# Work task:
In the records below, find the line that contains "GAS pin VCC: 3V3 -> VIN". Retype that line and all the lines after it through the end, leaving out the pictures.

# Records provided:
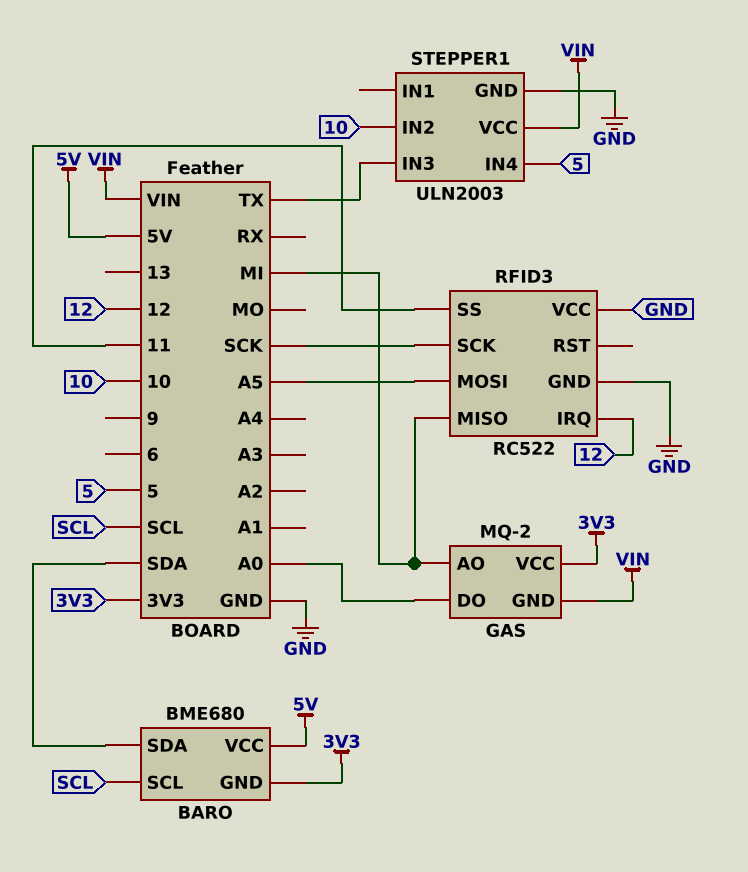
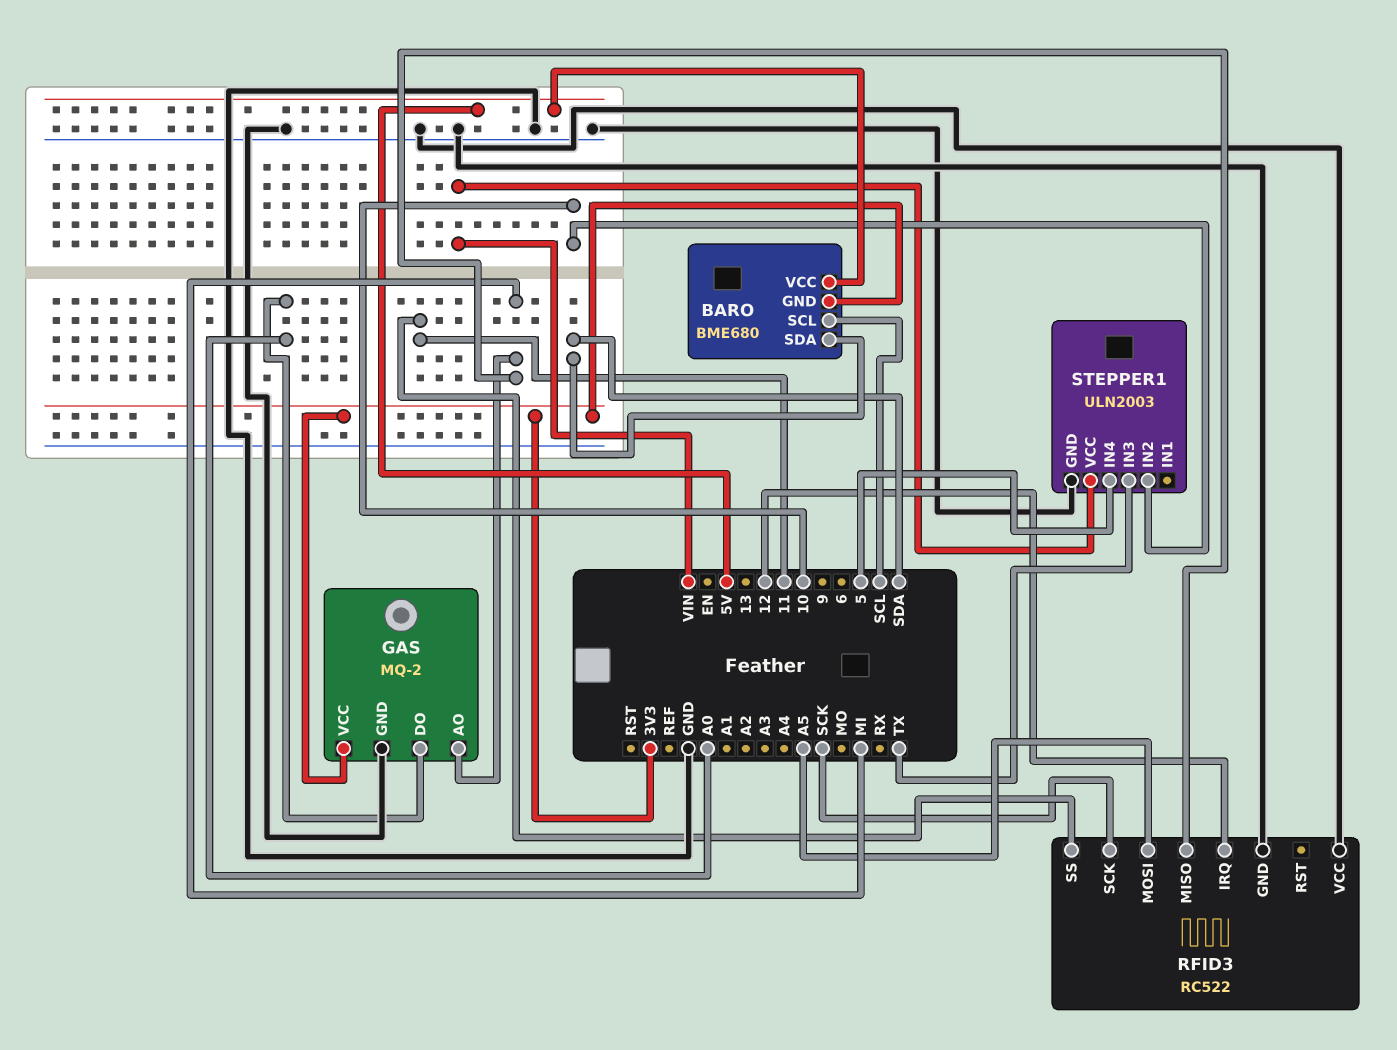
GAS pin GND: VIN -> GND

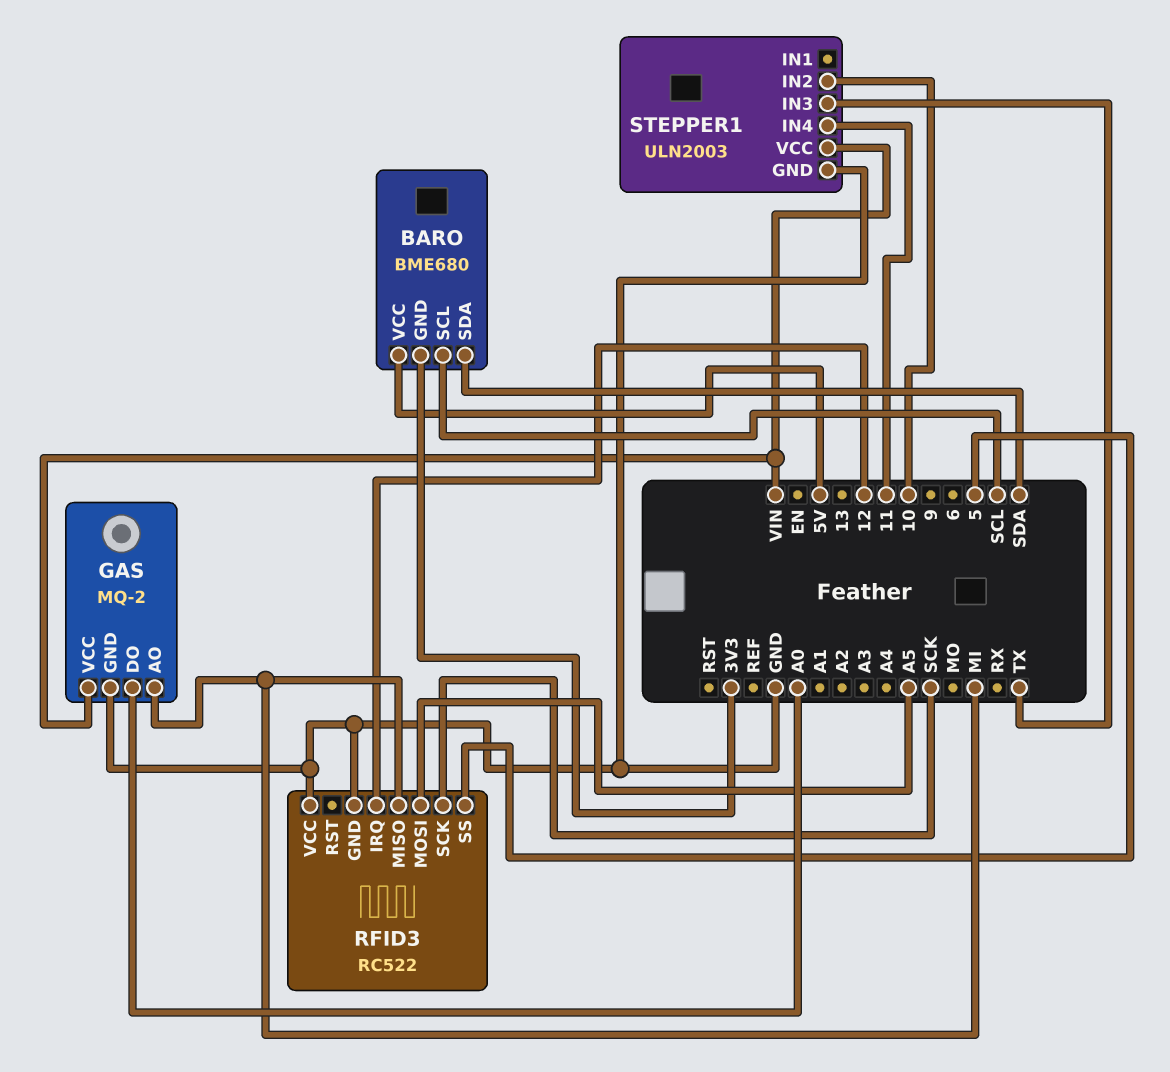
GAS pin VCC: 3V3 -> VIN
RFID3 pin SS: 11 -> 5
STEPPER1 pin IN4: 5 -> 11

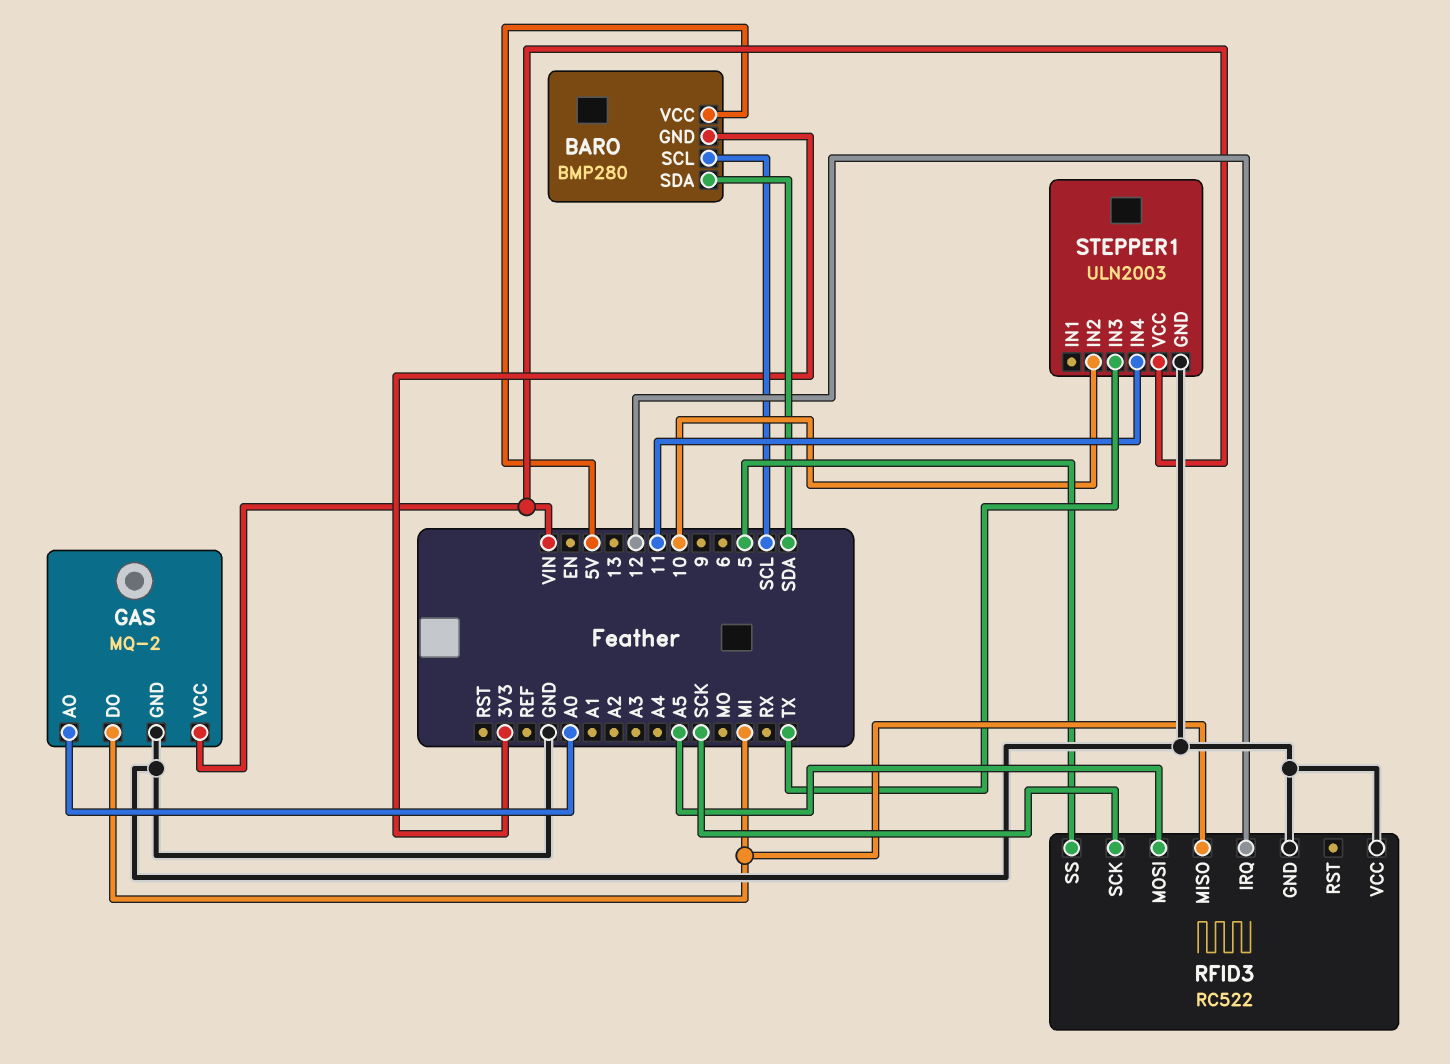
BARO: BME680 -> BMP280
GAS pin AO: MI -> A0
GAS pin DO: A0 -> MI

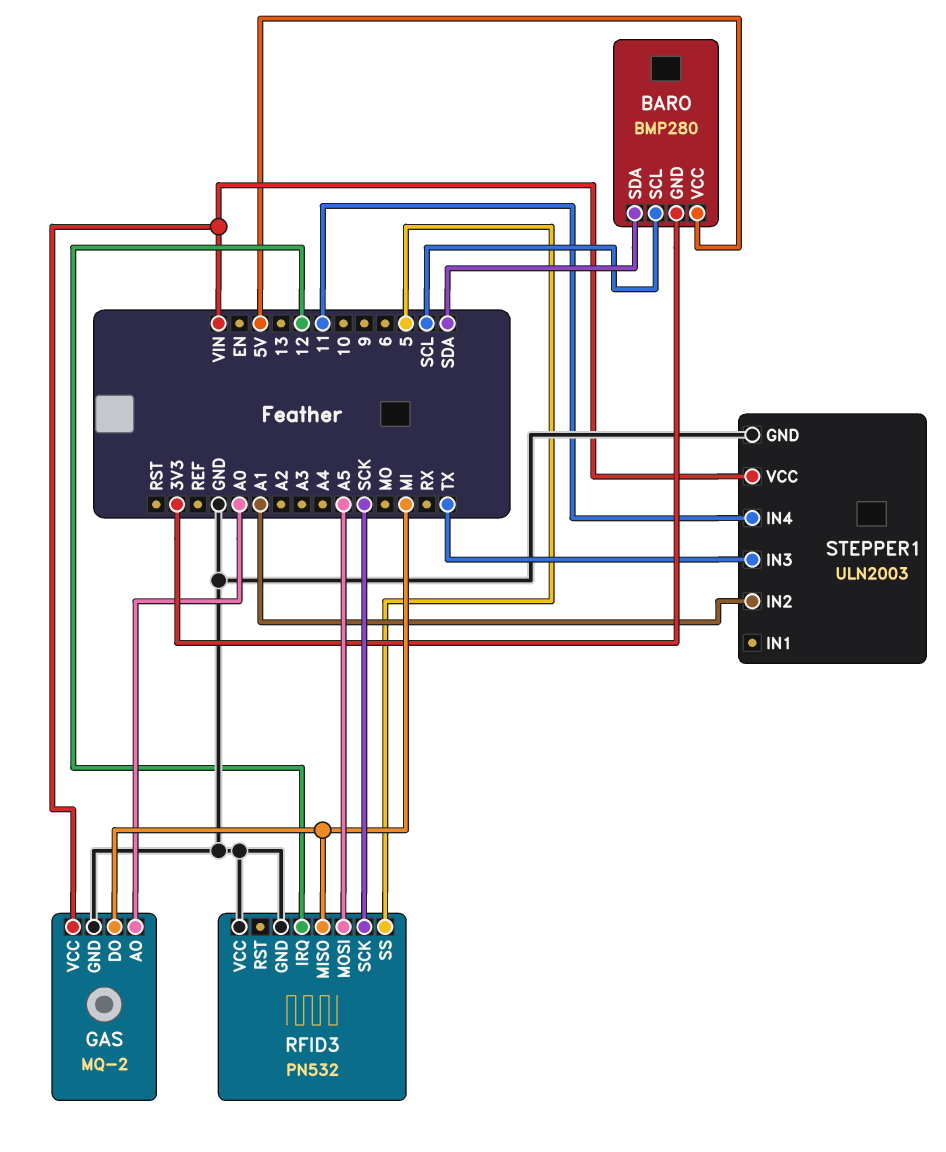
RFID3: RC522 -> PN532
STEPPER1 pin IN2: 10 -> A1

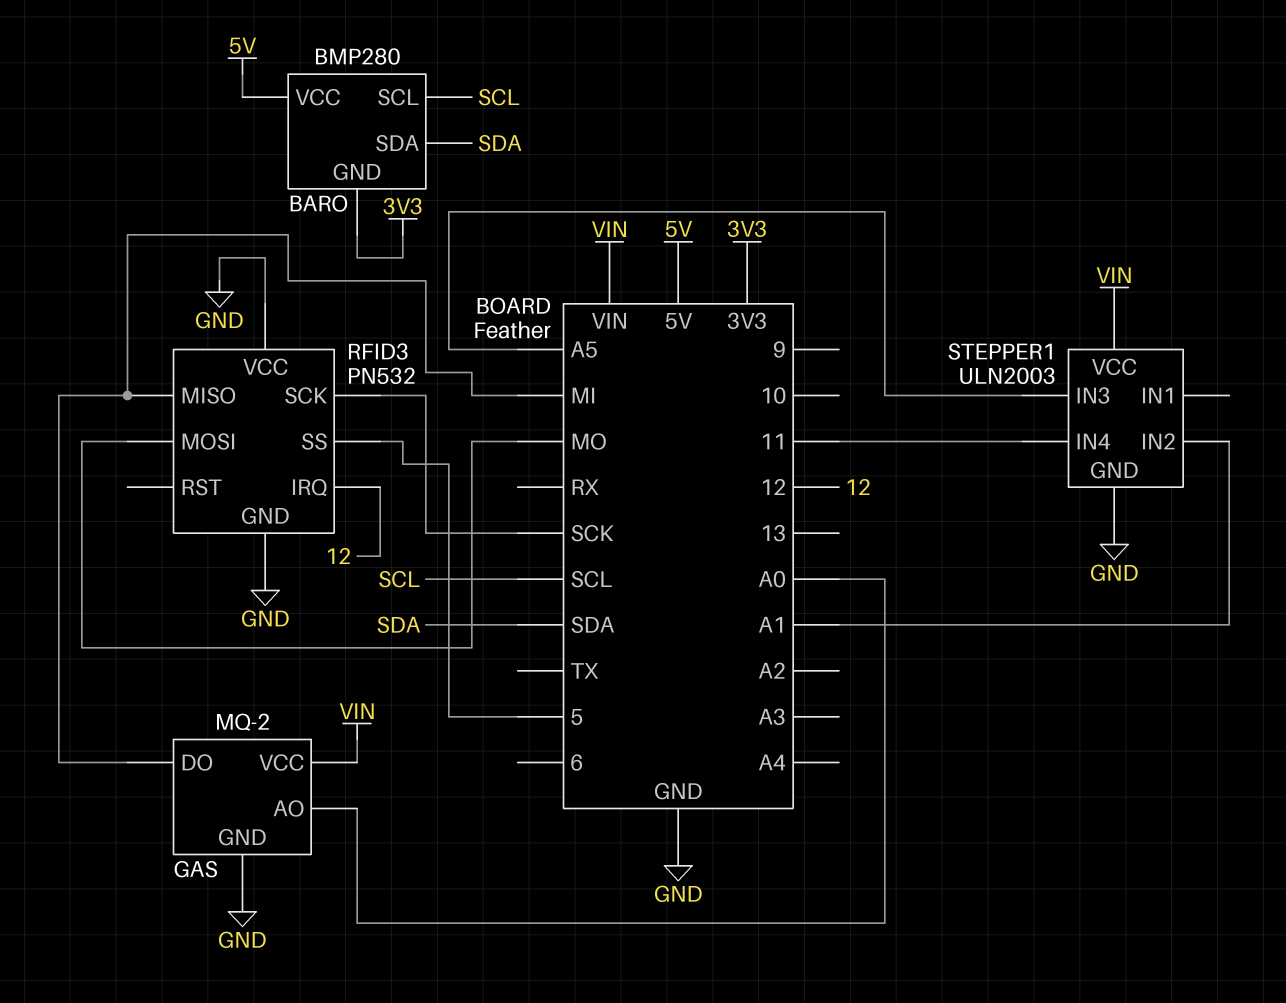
RFID3 pin MOSI: A5 -> MO
STEPPER1 pin IN3: TX -> A5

# Solution to this problem:
GAS pin VCC: 3V3 -> VIN
RFID3 pin SS: 11 -> 5
STEPPER1 pin IN4: 5 -> 11

BARO: BME680 -> BMP280
GAS pin AO: MI -> A0
GAS pin DO: A0 -> MI

RFID3: RC522 -> PN532
STEPPER1 pin IN2: 10 -> A1

RFID3 pin MOSI: A5 -> MO
STEPPER1 pin IN3: TX -> A5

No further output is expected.